[THE DATA Boundary: Start]

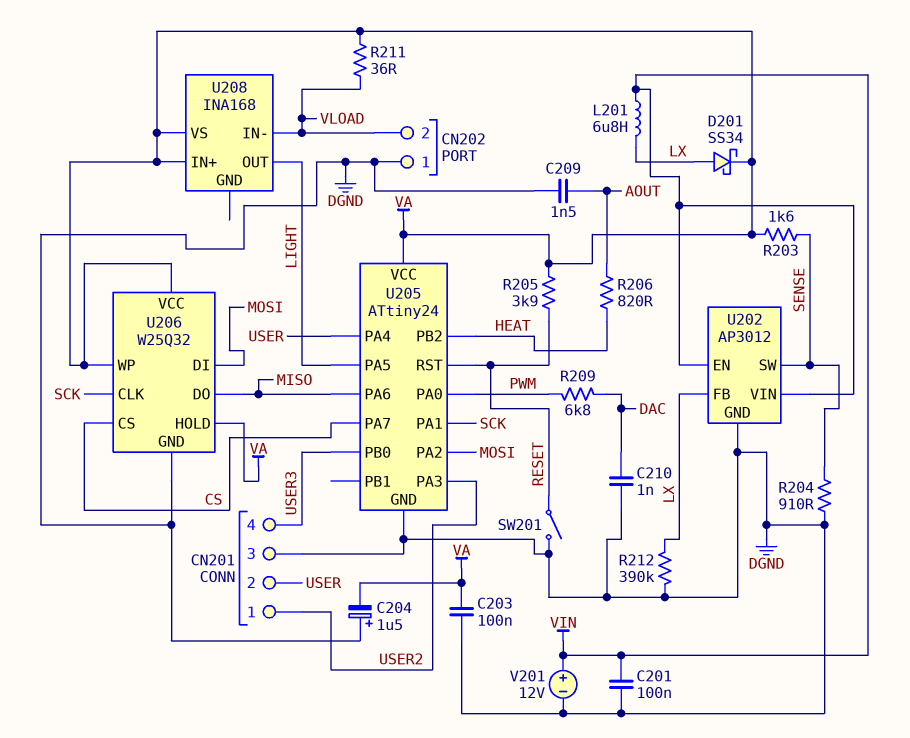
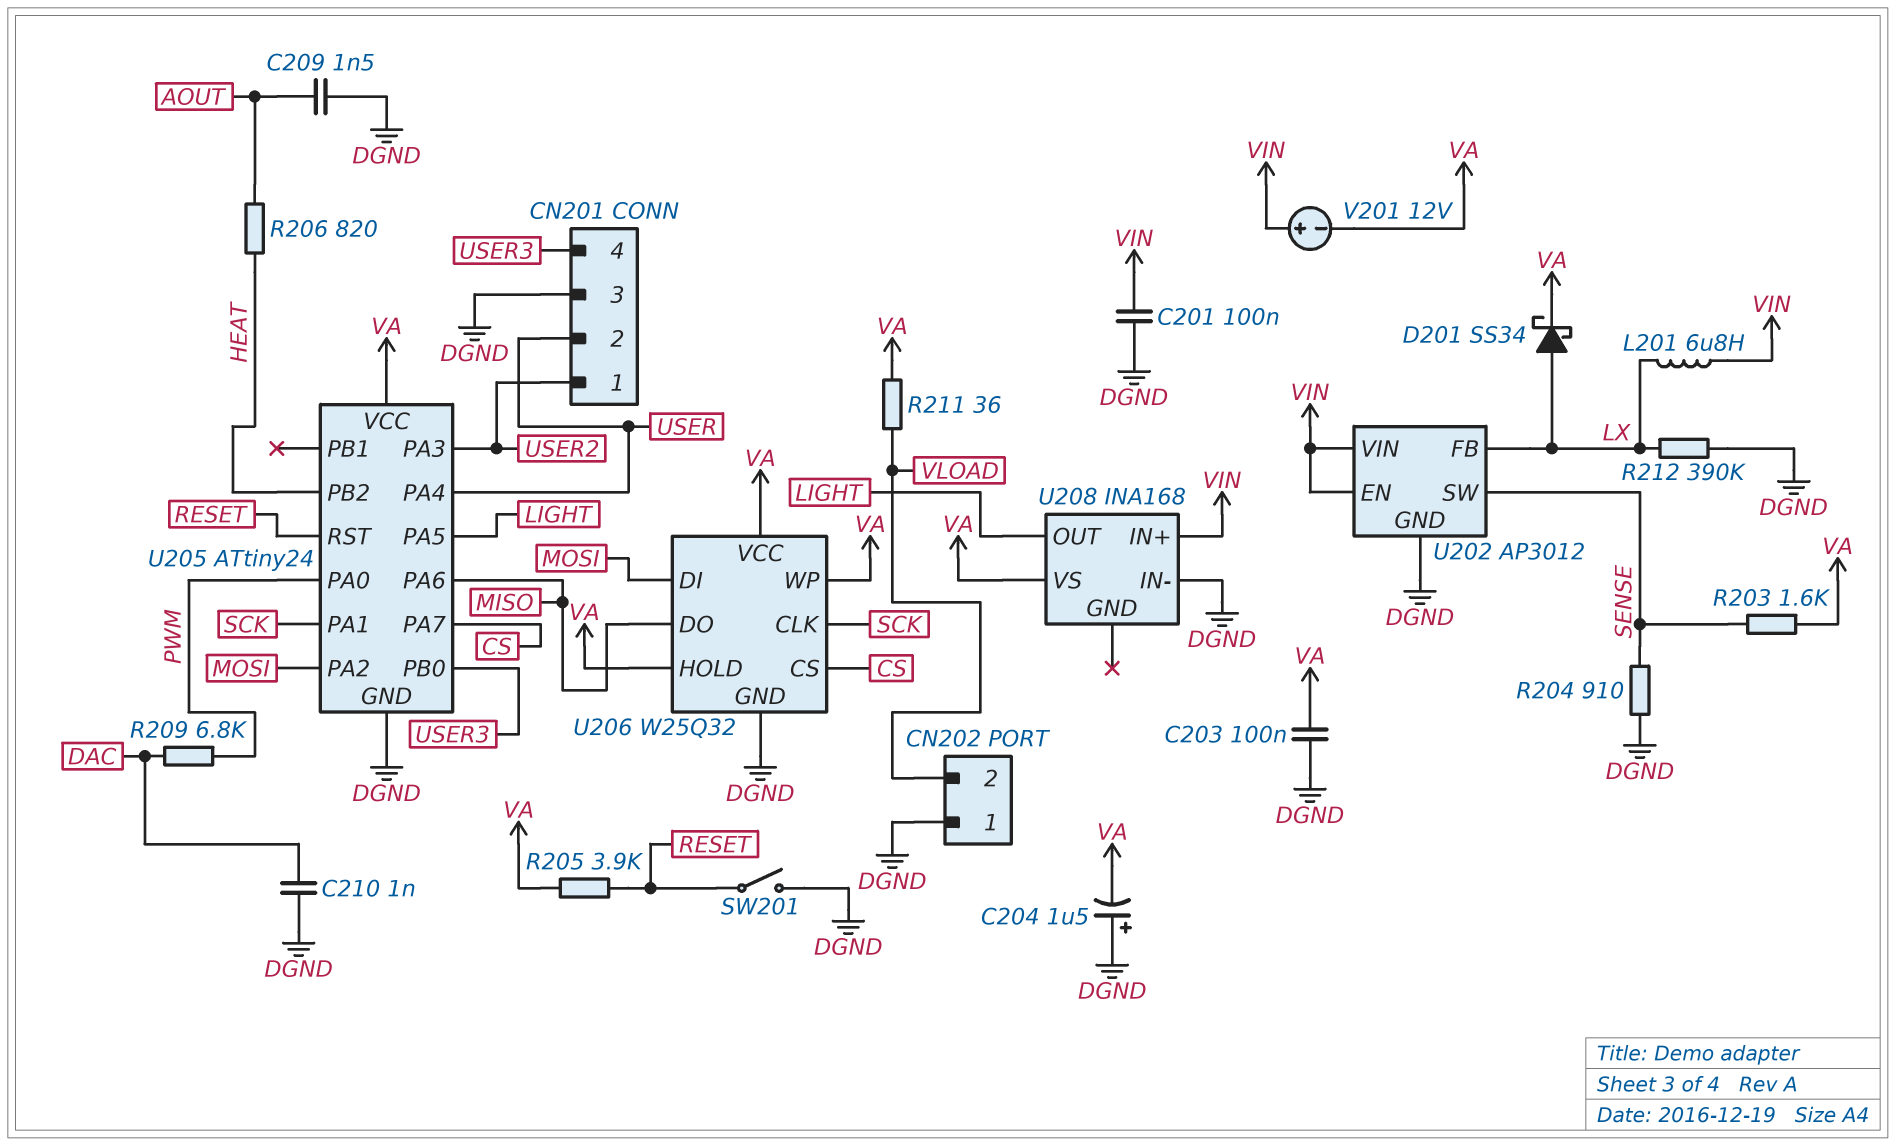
U208 pin IN+: VA -> VIN
U208 pin IN-: VLOAD -> DGND
V201: 12V (plus VIN, minus DGND) -> 12V (plus VIN, minus VA)

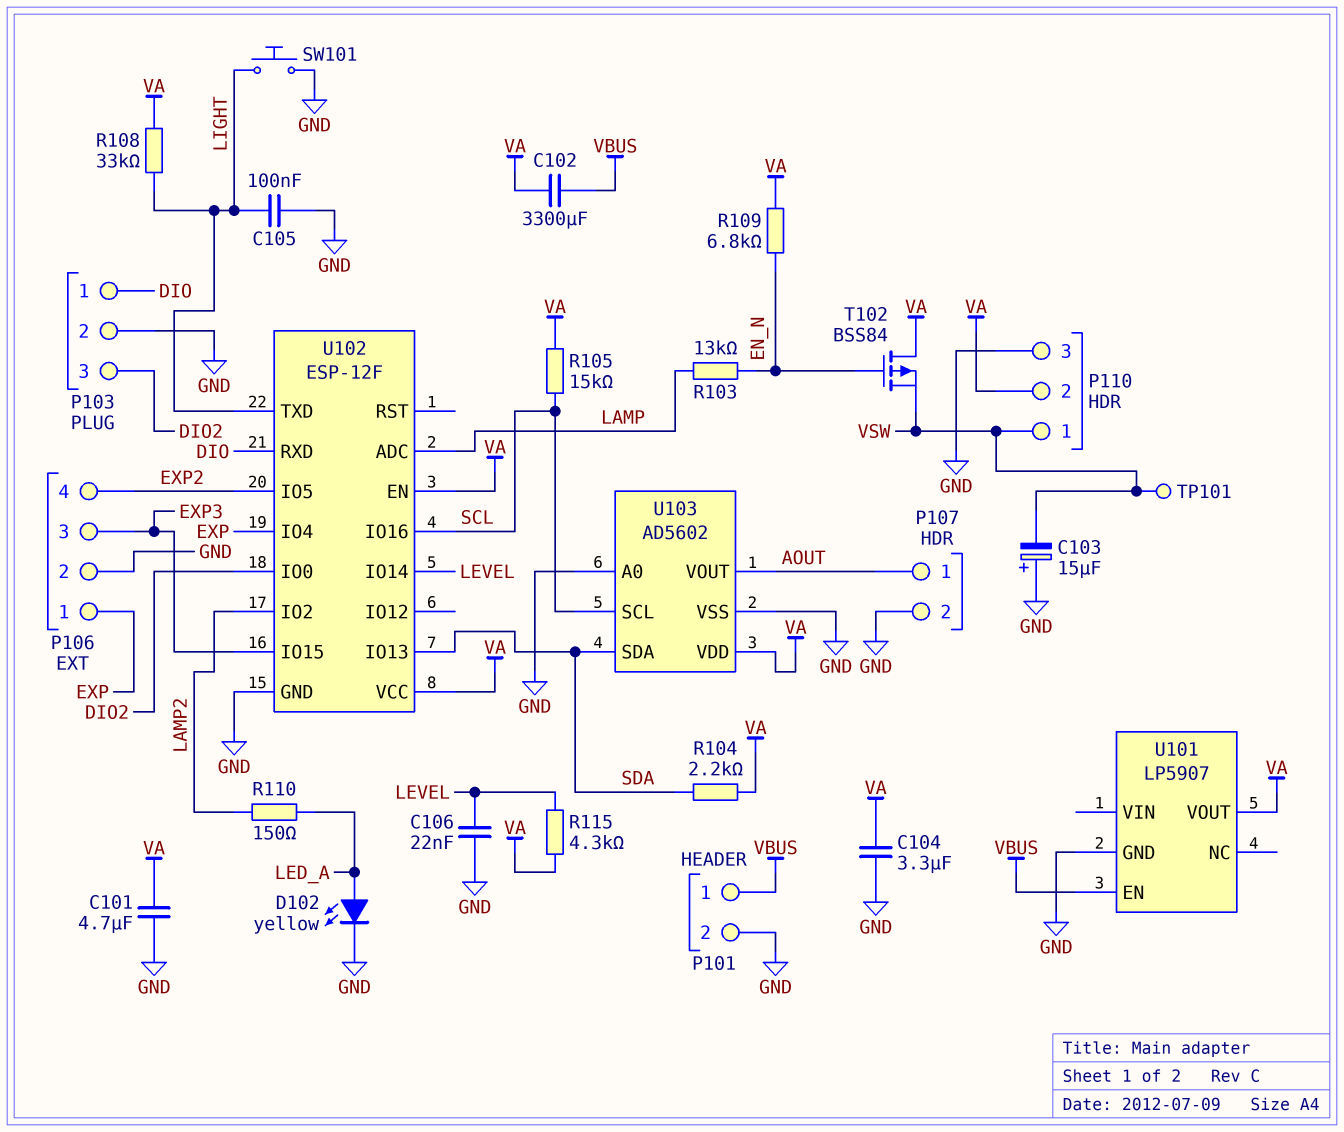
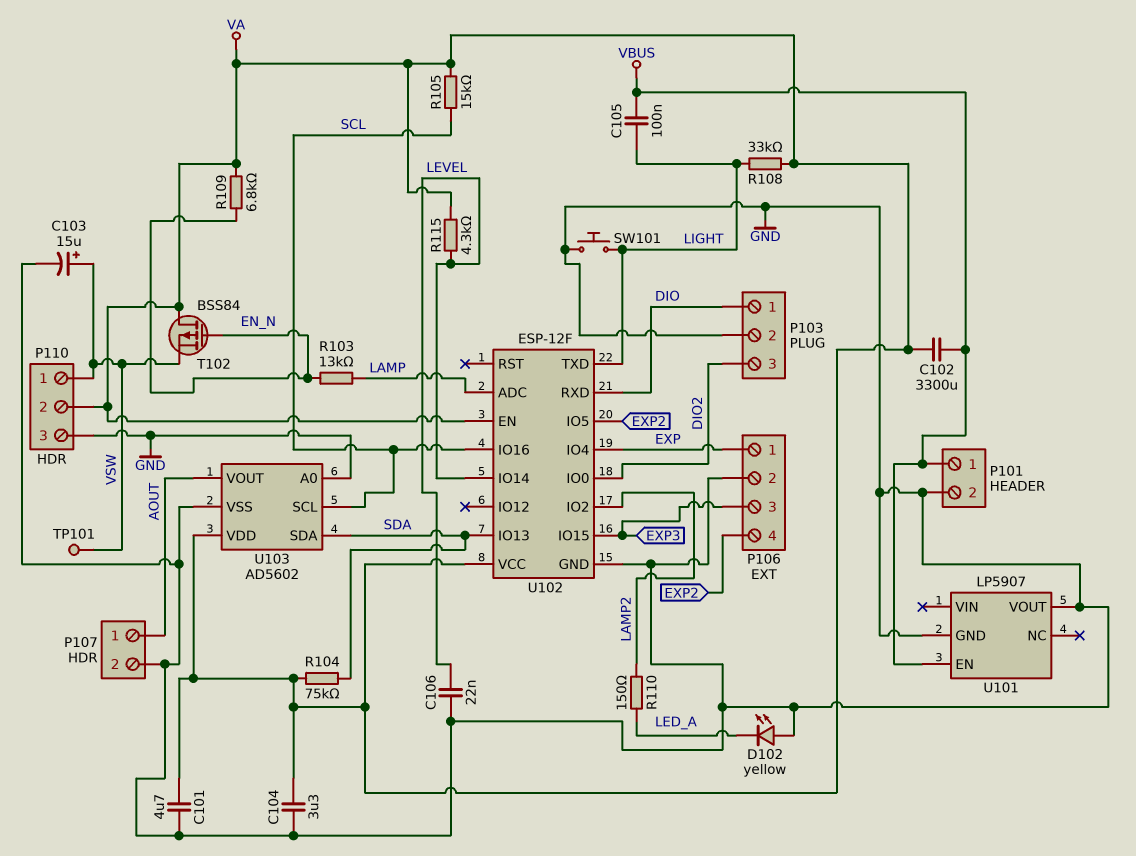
C103: 15uF (plus GND, minus VSW) -> 15uF (plus VSW, minus GND)
C105: 100nF (GND, LIGHT) -> 100nF (LIGHT, VBUS)
D102: LED yellow (A LED_A, K GND) -> LED yellow (A GND, K LED_A)
R104: 2.2k (SDA, VA) -> 75k (SDA, VA)
U101 pin VOUT: VA -> GND

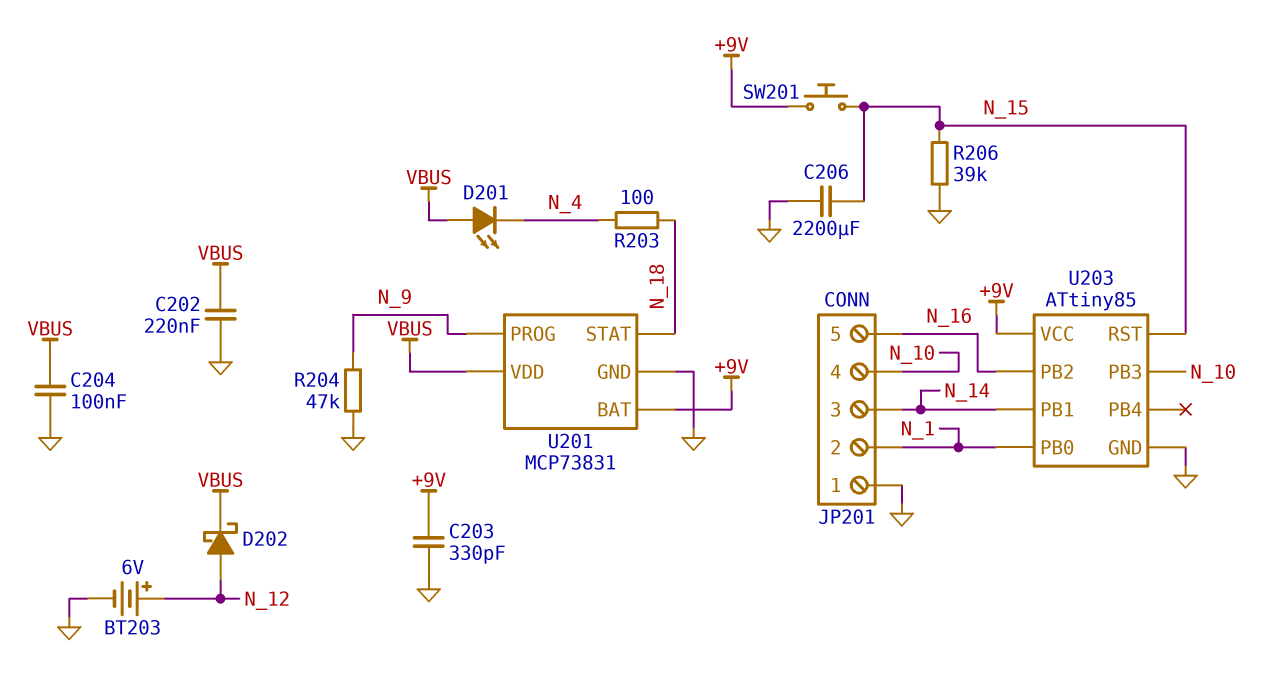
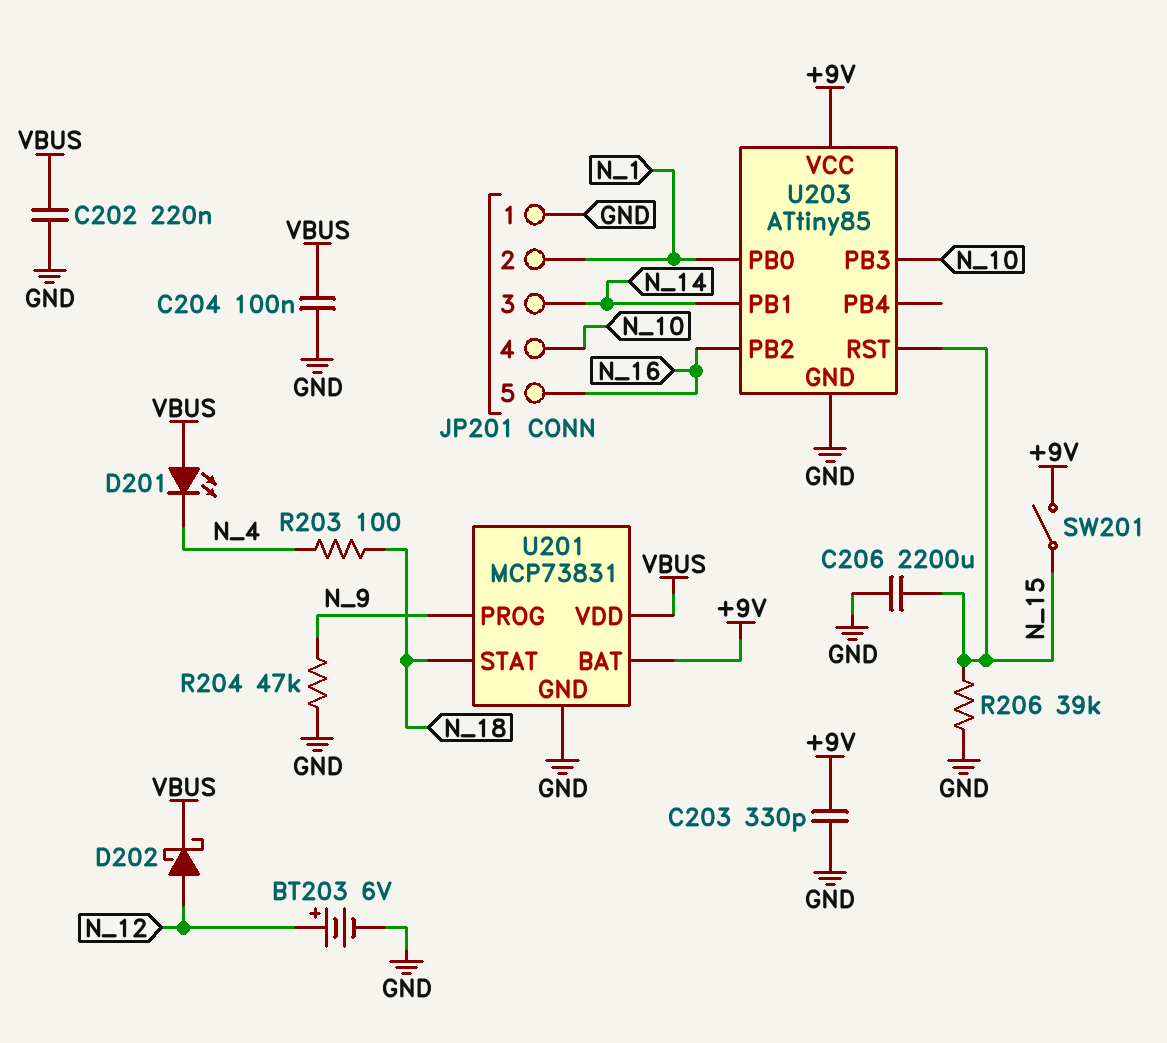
SW201: button (+9V, N_15) -> switch (+9V, N_15)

[THE DATA Boundary: End]

**EXERCISE AIM:** Copy out all the records exactly as they read, and omit the pictures.

**OUTPUT:**
U208 pin IN+: VA -> VIN
U208 pin IN-: VLOAD -> DGND
V201: 12V (plus VIN, minus DGND) -> 12V (plus VIN, minus VA)

C103: 15uF (plus GND, minus VSW) -> 15uF (plus VSW, minus GND)
C105: 100nF (GND, LIGHT) -> 100nF (LIGHT, VBUS)
D102: LED yellow (A LED_A, K GND) -> LED yellow (A GND, K LED_A)
R104: 2.2k (SDA, VA) -> 75k (SDA, VA)
U101 pin VOUT: VA -> GND

SW201: button (+9V, N_15) -> switch (+9V, N_15)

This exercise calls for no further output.